◆ What you need to do
Only a number is wanted: how many lines of the entries include the string "hourglass"?

========

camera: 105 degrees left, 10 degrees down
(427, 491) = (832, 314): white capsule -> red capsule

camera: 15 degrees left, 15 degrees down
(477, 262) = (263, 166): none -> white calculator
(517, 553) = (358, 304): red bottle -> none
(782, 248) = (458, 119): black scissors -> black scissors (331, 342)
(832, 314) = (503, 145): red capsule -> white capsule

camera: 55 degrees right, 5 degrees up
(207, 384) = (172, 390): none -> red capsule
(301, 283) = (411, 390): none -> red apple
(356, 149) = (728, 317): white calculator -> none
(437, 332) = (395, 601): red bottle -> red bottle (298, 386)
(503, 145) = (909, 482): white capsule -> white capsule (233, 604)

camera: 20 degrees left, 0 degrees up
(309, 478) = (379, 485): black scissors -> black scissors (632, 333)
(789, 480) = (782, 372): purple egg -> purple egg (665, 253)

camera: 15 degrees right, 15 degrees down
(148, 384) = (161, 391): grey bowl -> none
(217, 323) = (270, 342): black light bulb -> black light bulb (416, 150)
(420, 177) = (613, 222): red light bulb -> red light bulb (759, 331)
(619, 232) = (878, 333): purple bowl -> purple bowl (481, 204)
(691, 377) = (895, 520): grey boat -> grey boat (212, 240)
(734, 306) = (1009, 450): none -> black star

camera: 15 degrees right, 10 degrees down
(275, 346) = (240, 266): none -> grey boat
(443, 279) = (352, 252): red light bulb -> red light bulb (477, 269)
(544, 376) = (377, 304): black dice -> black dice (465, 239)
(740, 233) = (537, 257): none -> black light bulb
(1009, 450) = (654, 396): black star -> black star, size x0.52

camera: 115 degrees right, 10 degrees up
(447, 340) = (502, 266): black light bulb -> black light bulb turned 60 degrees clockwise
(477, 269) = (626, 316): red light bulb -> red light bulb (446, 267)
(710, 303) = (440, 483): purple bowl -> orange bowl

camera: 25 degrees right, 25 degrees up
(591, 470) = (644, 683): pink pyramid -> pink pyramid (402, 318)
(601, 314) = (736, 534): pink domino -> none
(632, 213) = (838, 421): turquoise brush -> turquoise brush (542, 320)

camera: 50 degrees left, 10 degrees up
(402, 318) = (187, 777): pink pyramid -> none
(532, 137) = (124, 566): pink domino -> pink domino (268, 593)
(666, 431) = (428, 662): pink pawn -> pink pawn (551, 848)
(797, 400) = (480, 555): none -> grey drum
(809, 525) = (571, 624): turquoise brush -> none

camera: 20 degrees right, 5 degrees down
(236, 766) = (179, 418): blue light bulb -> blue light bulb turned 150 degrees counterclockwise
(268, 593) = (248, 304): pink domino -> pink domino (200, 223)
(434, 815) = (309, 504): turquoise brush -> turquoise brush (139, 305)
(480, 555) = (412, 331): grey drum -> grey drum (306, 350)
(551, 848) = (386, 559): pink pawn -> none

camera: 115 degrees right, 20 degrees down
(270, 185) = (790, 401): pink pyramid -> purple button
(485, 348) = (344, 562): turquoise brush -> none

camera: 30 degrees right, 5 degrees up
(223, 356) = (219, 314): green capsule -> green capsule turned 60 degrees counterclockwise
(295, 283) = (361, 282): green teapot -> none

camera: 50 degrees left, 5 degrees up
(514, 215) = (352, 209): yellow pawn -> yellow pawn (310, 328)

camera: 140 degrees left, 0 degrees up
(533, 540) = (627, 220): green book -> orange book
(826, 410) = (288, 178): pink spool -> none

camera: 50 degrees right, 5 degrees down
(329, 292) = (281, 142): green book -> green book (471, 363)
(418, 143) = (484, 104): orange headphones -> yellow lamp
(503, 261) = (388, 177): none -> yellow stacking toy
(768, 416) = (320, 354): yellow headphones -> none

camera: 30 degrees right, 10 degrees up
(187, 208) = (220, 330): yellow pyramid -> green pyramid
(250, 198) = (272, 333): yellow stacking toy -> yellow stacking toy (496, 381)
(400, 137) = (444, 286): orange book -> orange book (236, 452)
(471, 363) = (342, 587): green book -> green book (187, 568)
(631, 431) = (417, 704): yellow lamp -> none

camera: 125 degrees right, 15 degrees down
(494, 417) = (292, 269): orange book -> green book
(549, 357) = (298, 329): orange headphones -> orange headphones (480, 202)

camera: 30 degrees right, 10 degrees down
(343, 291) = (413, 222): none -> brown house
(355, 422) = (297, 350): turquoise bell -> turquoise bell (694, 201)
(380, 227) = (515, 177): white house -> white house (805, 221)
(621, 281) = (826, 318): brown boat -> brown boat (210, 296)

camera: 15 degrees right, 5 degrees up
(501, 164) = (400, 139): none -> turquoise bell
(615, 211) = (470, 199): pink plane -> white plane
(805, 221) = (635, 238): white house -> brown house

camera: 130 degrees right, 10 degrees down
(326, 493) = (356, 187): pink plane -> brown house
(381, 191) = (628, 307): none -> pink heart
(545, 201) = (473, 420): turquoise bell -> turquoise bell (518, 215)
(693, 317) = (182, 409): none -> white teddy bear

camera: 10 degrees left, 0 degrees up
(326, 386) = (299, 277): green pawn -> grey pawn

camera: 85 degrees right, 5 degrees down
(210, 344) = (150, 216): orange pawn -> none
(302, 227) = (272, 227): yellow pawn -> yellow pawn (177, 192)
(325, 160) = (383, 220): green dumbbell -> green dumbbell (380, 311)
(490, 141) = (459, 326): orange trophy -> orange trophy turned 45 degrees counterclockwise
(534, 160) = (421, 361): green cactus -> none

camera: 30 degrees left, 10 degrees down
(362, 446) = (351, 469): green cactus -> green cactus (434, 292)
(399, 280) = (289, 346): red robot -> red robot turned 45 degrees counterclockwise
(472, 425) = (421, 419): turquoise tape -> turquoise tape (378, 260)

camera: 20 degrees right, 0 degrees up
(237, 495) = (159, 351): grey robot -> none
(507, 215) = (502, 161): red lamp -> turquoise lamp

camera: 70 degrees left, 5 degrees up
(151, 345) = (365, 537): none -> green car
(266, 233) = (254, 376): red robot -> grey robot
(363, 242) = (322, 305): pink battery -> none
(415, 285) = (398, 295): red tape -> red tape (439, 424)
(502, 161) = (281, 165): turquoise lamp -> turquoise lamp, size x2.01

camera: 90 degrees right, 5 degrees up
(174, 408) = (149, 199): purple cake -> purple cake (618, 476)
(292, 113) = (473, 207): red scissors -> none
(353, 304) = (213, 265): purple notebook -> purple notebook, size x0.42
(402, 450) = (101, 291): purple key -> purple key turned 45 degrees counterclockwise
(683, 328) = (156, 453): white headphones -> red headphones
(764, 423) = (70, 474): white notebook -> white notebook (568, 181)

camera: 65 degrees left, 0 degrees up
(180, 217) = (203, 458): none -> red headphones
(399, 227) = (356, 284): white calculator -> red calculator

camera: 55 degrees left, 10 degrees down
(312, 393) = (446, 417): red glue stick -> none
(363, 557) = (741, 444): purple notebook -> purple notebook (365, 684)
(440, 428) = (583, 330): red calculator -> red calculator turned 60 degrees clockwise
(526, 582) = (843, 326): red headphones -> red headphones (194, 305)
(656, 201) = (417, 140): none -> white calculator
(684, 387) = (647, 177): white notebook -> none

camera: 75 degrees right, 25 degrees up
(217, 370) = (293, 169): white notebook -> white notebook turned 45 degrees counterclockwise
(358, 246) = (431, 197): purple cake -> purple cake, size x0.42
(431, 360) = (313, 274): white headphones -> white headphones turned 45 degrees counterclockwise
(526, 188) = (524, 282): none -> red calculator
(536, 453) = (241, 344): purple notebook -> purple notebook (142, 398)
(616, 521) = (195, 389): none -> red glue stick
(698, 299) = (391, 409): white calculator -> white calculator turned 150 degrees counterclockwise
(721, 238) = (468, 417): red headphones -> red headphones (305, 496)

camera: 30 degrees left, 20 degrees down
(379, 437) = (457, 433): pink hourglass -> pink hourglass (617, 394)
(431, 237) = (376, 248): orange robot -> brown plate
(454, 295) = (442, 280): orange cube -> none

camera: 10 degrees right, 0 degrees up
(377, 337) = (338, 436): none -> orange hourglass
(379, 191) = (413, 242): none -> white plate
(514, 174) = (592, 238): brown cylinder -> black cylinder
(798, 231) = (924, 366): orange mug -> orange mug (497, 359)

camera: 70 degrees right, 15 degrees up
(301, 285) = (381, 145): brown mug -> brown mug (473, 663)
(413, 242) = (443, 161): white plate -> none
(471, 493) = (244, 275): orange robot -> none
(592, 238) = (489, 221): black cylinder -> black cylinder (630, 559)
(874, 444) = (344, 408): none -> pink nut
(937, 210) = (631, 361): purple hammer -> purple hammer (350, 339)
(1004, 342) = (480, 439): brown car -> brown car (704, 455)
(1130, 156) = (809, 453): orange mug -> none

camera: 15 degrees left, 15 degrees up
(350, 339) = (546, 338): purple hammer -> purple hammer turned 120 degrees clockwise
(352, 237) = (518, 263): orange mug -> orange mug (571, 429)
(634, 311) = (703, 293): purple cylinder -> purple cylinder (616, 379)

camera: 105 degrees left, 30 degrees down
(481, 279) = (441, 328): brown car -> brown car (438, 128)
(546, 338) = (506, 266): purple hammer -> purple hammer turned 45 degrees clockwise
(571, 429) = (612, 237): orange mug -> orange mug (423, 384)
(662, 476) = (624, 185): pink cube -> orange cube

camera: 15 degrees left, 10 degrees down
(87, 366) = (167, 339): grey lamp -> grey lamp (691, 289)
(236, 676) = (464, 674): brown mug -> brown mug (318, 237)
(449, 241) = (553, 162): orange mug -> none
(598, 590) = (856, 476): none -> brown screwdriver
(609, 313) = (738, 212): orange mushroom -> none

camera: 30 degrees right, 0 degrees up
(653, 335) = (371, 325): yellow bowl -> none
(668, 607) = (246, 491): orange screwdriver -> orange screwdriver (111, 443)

========

◆ Problem solution
2